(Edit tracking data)
******

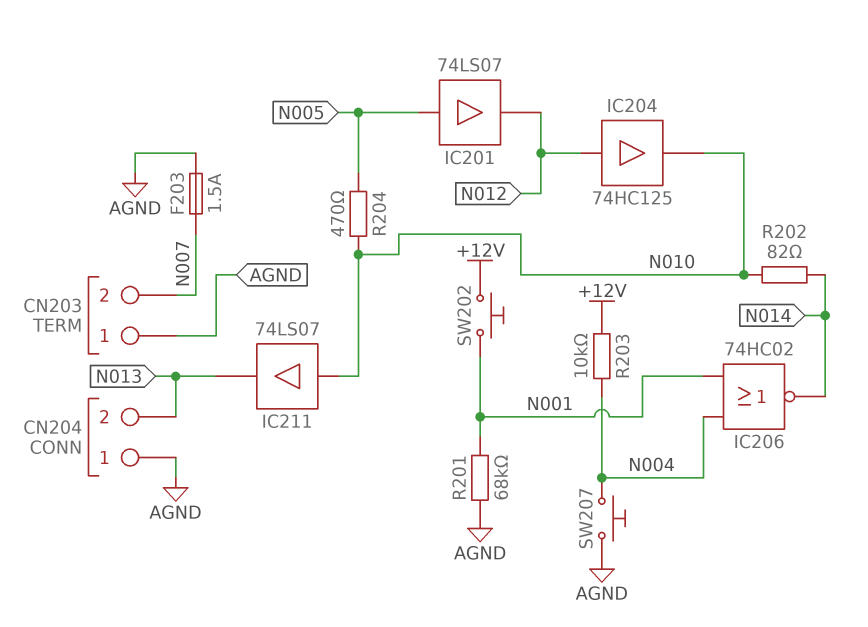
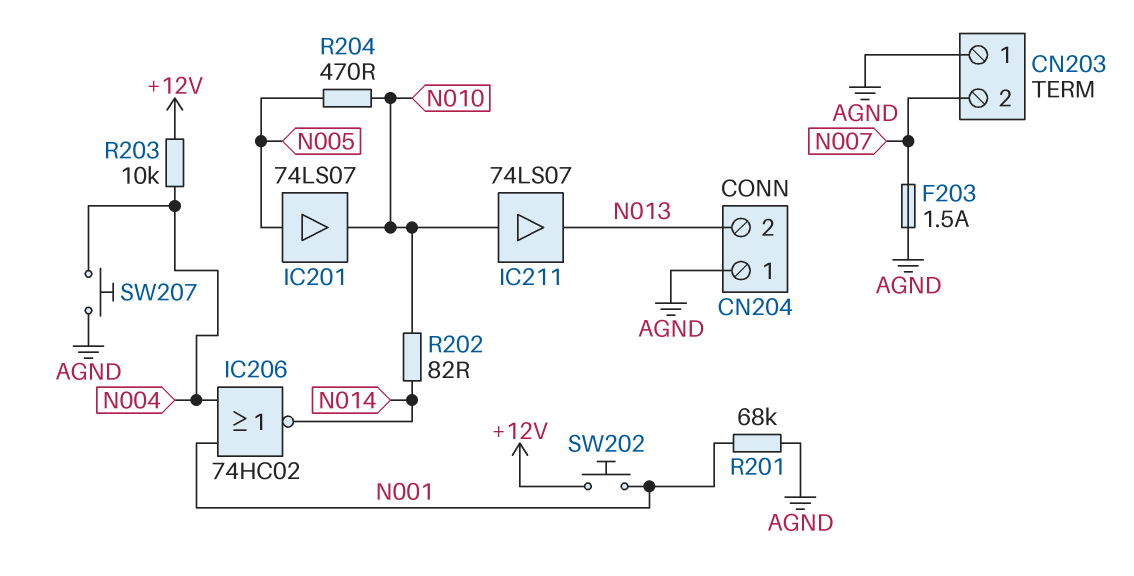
IC201: buffer 74LS07 (in N005, out N012) -> buffer 74LS07 (in N005, out N010)
IC204: buffer 74HC125 (in N012, out N010) -> none

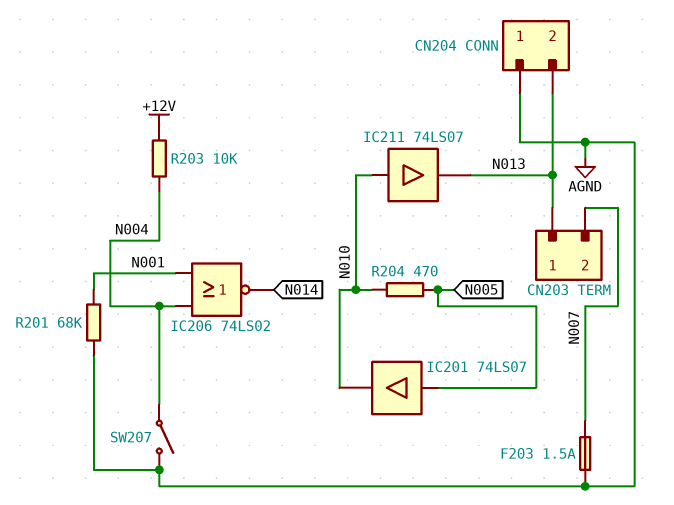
CN203 pin 1: AGND -> N013
IC206: NOR 74HC02 (in N001, in N004, out N014) -> NOR 74LS02 (in N001, in N004, out N014)
R202: 82 (N010, N014) -> none
SW202: button (+12V, N001) -> none
SW207: button (AGND, N004) -> switch (AGND, N004)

******

DIRECTIONS FOR THIS TASK: Could you retype exactly the lines above from the one containing "R202: 82 (N010, N014) -> none" through the last line of the records, both included, and nothing else?

RESULT OF THIS TASK:
R202: 82 (N010, N014) -> none
SW202: button (+12V, N001) -> none
SW207: button (AGND, N004) -> switch (AGND, N004)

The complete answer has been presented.